### Activity
Find the line with "pink nut [429,153,466,179] -> none" and the line with "purple capsule [162,219,232,261]" in the entries below; output exactly those two lines, every line between them, and no others.

▬▬▬

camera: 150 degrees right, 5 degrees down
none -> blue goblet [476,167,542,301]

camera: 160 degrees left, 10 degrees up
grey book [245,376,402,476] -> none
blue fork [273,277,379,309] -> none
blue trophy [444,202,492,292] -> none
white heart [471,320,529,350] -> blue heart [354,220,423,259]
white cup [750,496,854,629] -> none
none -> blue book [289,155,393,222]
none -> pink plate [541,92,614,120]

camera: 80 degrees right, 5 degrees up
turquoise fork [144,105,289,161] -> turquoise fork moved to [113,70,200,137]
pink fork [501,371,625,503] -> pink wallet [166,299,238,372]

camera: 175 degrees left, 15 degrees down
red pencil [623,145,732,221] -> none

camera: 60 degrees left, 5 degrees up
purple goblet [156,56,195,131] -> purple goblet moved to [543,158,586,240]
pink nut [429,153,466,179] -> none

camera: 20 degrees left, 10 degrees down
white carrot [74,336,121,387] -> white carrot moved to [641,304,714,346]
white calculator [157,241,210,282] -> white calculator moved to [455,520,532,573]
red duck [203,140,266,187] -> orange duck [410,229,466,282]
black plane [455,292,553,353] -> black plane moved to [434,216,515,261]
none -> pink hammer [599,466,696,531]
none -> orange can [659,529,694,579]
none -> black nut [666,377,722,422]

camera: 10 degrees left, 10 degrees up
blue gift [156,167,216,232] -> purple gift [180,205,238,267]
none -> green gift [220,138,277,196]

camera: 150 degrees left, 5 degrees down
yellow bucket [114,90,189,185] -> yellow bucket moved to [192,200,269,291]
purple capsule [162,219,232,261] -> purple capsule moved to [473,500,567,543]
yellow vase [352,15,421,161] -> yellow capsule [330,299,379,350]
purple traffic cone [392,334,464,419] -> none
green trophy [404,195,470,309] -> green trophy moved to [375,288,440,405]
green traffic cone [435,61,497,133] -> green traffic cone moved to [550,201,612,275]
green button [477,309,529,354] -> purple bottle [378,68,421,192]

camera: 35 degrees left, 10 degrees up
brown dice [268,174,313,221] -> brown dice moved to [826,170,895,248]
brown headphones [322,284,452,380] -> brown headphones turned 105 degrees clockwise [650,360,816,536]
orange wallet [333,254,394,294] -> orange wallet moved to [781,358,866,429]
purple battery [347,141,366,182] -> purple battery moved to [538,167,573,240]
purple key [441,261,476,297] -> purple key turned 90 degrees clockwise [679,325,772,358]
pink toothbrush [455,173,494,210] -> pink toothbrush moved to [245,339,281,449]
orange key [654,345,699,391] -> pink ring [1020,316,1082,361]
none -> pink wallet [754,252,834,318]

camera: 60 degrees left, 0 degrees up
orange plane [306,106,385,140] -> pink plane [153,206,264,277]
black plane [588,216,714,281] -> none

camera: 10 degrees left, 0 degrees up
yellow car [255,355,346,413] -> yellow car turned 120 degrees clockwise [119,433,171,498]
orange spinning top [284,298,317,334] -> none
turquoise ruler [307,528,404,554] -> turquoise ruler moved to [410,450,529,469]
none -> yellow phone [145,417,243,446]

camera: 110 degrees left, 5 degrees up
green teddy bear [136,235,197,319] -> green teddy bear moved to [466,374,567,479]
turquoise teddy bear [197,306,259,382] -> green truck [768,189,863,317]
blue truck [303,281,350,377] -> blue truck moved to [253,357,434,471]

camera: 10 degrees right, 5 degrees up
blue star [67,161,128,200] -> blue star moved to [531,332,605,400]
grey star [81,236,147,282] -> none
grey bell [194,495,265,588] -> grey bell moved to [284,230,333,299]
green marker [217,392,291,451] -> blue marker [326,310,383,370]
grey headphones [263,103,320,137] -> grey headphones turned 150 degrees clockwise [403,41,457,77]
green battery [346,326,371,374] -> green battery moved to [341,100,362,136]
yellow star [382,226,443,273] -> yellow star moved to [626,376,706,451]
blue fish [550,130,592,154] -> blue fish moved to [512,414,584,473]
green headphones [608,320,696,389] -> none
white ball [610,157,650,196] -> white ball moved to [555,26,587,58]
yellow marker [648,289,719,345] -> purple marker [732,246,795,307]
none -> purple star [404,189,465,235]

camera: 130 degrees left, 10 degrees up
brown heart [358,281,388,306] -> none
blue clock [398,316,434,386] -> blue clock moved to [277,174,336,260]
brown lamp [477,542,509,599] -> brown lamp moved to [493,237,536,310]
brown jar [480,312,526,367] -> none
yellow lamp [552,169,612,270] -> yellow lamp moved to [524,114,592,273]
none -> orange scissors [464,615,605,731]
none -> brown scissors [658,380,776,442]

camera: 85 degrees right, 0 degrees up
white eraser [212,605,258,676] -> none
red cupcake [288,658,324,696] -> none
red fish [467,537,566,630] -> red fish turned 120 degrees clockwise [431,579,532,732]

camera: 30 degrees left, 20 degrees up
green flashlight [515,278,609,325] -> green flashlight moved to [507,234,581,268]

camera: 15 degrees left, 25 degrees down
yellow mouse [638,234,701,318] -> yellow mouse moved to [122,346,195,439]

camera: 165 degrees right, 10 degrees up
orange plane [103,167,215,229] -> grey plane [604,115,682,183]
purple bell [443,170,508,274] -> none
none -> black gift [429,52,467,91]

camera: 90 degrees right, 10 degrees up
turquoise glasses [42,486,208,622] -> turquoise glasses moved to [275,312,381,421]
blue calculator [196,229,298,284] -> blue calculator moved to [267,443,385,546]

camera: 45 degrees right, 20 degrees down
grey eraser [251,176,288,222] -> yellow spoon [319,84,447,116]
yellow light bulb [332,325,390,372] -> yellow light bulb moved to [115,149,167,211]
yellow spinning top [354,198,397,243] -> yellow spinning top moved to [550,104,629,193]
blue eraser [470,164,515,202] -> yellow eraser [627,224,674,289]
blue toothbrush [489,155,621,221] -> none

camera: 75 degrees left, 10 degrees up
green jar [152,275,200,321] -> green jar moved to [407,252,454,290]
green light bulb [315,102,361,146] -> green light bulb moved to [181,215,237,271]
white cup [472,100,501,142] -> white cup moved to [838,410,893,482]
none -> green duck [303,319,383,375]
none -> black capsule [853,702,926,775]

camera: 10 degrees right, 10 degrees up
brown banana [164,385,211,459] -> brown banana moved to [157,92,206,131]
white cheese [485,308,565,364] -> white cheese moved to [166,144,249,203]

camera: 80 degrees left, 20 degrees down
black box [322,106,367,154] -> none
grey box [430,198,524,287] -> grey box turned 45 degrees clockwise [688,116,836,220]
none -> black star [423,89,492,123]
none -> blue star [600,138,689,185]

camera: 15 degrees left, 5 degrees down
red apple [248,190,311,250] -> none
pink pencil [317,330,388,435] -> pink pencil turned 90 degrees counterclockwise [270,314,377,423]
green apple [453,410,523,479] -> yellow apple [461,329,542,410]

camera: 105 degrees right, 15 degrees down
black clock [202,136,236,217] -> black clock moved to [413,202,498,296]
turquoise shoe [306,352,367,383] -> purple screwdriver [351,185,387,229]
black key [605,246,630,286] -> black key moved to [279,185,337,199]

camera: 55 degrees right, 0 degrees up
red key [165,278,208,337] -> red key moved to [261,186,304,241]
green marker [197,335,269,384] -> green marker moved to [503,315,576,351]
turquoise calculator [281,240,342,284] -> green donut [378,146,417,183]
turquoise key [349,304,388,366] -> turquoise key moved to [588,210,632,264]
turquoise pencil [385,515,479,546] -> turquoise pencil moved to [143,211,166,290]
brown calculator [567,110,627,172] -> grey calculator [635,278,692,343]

▬▬▬

### Solution to the exercise
pink nut [429,153,466,179] -> none

camera: 20 degrees left, 10 degrees down
white carrot [74,336,121,387] -> white carrot moved to [641,304,714,346]
white calculator [157,241,210,282] -> white calculator moved to [455,520,532,573]
red duck [203,140,266,187] -> orange duck [410,229,466,282]
black plane [455,292,553,353] -> black plane moved to [434,216,515,261]
none -> pink hammer [599,466,696,531]
none -> orange can [659,529,694,579]
none -> black nut [666,377,722,422]

camera: 10 degrees left, 10 degrees up
blue gift [156,167,216,232] -> purple gift [180,205,238,267]
none -> green gift [220,138,277,196]

camera: 150 degrees left, 5 degrees down
yellow bucket [114,90,189,185] -> yellow bucket moved to [192,200,269,291]
purple capsule [162,219,232,261] -> purple capsule moved to [473,500,567,543]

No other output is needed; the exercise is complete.